■ Problem
Reproduce the records below exactly, but only between the lines holding "(300, 558) = (395, 542): green" and "(528, 349) = (517, 341): turquoise", inclusive.

■ Recorded data
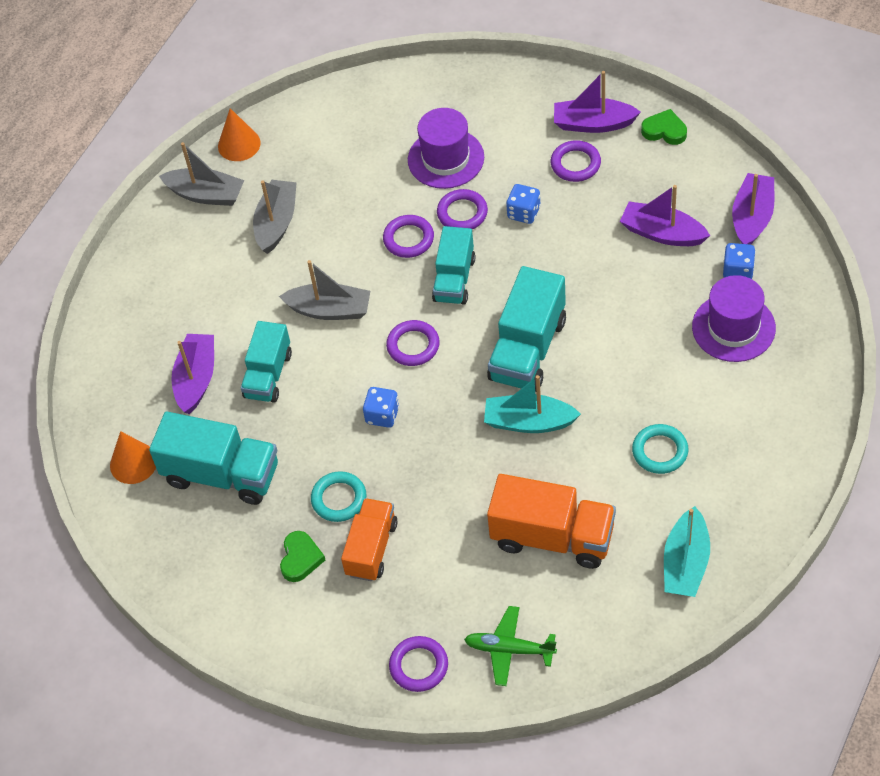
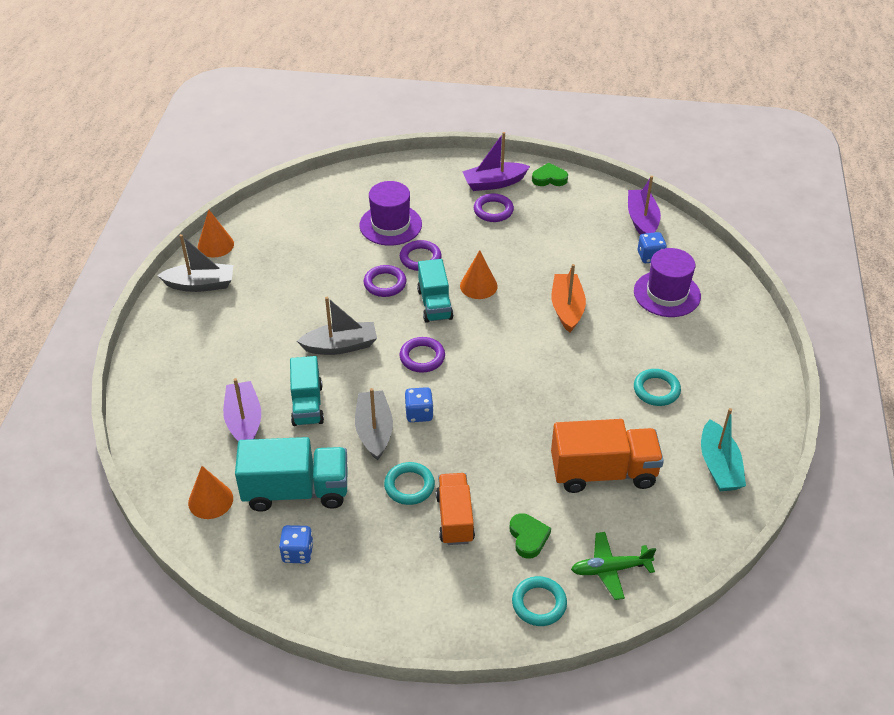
camera: 25 degrees left, 10 degrees down
(276, 223) = (269, 293): grey boat -> grey boat (374, 431)
(300, 558) = (395, 542): green heart -> green heart (528, 537)
(419, 666) = (539, 603): purple ring -> turquoise ring
(514, 266) = (478, 286): none -> orange cone
(524, 213) = (469, 249): blue dice -> blue dice (297, 553)
(528, 349) = (517, 341): turquoise truck -> none
(529, 422) = (542, 392): turquoise boat -> none
(604, 320) = (567, 308): none -> orange boat
(662, 233) = (581, 243): purple boat -> none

■ Answer below
(300, 558) = (395, 542): green heart -> green heart (528, 537)
(419, 666) = (539, 603): purple ring -> turquoise ring
(514, 266) = (478, 286): none -> orange cone
(524, 213) = (469, 249): blue dice -> blue dice (297, 553)
(528, 349) = (517, 341): turquoise truck -> none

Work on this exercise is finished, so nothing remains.